### Exercise materials

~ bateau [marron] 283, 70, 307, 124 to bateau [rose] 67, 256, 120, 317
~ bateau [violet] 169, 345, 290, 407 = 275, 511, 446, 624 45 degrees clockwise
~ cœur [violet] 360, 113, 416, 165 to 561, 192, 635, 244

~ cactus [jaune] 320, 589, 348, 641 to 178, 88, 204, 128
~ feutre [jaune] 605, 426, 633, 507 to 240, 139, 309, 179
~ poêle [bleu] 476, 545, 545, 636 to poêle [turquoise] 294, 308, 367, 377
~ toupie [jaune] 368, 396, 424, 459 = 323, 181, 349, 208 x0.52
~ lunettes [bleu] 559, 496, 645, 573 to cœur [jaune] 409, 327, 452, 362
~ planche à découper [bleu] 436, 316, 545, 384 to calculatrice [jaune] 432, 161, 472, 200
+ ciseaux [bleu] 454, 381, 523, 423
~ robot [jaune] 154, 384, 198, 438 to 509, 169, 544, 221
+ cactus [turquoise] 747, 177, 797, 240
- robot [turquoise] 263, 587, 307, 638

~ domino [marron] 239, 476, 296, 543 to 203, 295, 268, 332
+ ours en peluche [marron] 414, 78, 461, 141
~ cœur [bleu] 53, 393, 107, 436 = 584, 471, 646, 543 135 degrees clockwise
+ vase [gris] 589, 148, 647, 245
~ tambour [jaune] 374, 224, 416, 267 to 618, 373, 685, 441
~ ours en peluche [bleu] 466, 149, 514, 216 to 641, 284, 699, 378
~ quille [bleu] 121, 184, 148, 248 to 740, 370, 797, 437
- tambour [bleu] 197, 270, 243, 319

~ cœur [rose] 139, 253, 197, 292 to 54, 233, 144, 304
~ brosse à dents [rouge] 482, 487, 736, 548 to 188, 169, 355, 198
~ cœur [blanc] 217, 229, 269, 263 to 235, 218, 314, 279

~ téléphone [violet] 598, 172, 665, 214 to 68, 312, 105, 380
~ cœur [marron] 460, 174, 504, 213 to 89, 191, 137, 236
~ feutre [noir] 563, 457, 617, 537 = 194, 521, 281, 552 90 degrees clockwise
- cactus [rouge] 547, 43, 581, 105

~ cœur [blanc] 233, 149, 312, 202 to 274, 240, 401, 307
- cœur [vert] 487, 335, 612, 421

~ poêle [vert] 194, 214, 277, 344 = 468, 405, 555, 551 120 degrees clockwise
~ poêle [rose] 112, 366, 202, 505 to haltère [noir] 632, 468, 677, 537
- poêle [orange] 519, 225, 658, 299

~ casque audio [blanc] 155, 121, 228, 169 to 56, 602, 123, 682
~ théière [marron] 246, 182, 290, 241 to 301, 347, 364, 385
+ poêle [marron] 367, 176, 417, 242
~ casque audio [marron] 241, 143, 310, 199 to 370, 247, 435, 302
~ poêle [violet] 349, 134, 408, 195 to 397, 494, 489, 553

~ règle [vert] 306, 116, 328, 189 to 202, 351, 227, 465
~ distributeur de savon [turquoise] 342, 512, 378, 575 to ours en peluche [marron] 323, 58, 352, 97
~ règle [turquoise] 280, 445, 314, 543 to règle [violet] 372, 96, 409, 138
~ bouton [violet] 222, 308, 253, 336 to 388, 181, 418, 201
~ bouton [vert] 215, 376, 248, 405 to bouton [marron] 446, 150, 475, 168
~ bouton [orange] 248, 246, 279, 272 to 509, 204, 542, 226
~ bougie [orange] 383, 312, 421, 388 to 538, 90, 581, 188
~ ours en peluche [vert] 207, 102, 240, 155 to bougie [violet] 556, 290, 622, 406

### About this exercise
Output the complete data exactly as written.

### Task output
~ bateau [marron] 283, 70, 307, 124 to bateau [rose] 67, 256, 120, 317
~ bateau [violet] 169, 345, 290, 407 = 275, 511, 446, 624 45 degrees clockwise
~ cœur [violet] 360, 113, 416, 165 to 561, 192, 635, 244

~ cactus [jaune] 320, 589, 348, 641 to 178, 88, 204, 128
~ feutre [jaune] 605, 426, 633, 507 to 240, 139, 309, 179
~ poêle [bleu] 476, 545, 545, 636 to poêle [turquoise] 294, 308, 367, 377
~ toupie [jaune] 368, 396, 424, 459 = 323, 181, 349, 208 x0.52
~ lunettes [bleu] 559, 496, 645, 573 to cœur [jaune] 409, 327, 452, 362
~ planche à découper [bleu] 436, 316, 545, 384 to calculatrice [jaune] 432, 161, 472, 200
+ ciseaux [bleu] 454, 381, 523, 423
~ robot [jaune] 154, 384, 198, 438 to 509, 169, 544, 221
+ cactus [turquoise] 747, 177, 797, 240
- robot [turquoise] 263, 587, 307, 638

~ domino [marron] 239, 476, 296, 543 to 203, 295, 268, 332
+ ours en peluche [marron] 414, 78, 461, 141
~ cœur [bleu] 53, 393, 107, 436 = 584, 471, 646, 543 135 degrees clockwise
+ vase [gris] 589, 148, 647, 245
~ tambour [jaune] 374, 224, 416, 267 to 618, 373, 685, 441
~ ours en peluche [bleu] 466, 149, 514, 216 to 641, 284, 699, 378
~ quille [bleu] 121, 184, 148, 248 to 740, 370, 797, 437
- tambour [bleu] 197, 270, 243, 319

~ cœur [rose] 139, 253, 197, 292 to 54, 233, 144, 304
~ brosse à dents [rouge] 482, 487, 736, 548 to 188, 169, 355, 198
~ cœur [blanc] 217, 229, 269, 263 to 235, 218, 314, 279

~ téléphone [violet] 598, 172, 665, 214 to 68, 312, 105, 380
~ cœur [marron] 460, 174, 504, 213 to 89, 191, 137, 236
~ feutre [noir] 563, 457, 617, 537 = 194, 521, 281, 552 90 degrees clockwise
- cactus [rouge] 547, 43, 581, 105

~ cœur [blanc] 233, 149, 312, 202 to 274, 240, 401, 307
- cœur [vert] 487, 335, 612, 421

~ poêle [vert] 194, 214, 277, 344 = 468, 405, 555, 551 120 degrees clockwise
~ poêle [rose] 112, 366, 202, 505 to haltère [noir] 632, 468, 677, 537
- poêle [orange] 519, 225, 658, 299

~ casque audio [blanc] 155, 121, 228, 169 to 56, 602, 123, 682
~ théière [marron] 246, 182, 290, 241 to 301, 347, 364, 385
+ poêle [marron] 367, 176, 417, 242
~ casque audio [marron] 241, 143, 310, 199 to 370, 247, 435, 302
~ poêle [violet] 349, 134, 408, 195 to 397, 494, 489, 553

~ règle [vert] 306, 116, 328, 189 to 202, 351, 227, 465
~ distributeur de savon [turquoise] 342, 512, 378, 575 to ours en peluche [marron] 323, 58, 352, 97
~ règle [turquoise] 280, 445, 314, 543 to règle [violet] 372, 96, 409, 138
~ bouton [violet] 222, 308, 253, 336 to 388, 181, 418, 201
~ bouton [vert] 215, 376, 248, 405 to bouton [marron] 446, 150, 475, 168
~ bouton [orange] 248, 246, 279, 272 to 509, 204, 542, 226
~ bougie [orange] 383, 312, 421, 388 to 538, 90, 581, 188
~ ours en peluche [vert] 207, 102, 240, 155 to bougie [violet] 556, 290, 622, 406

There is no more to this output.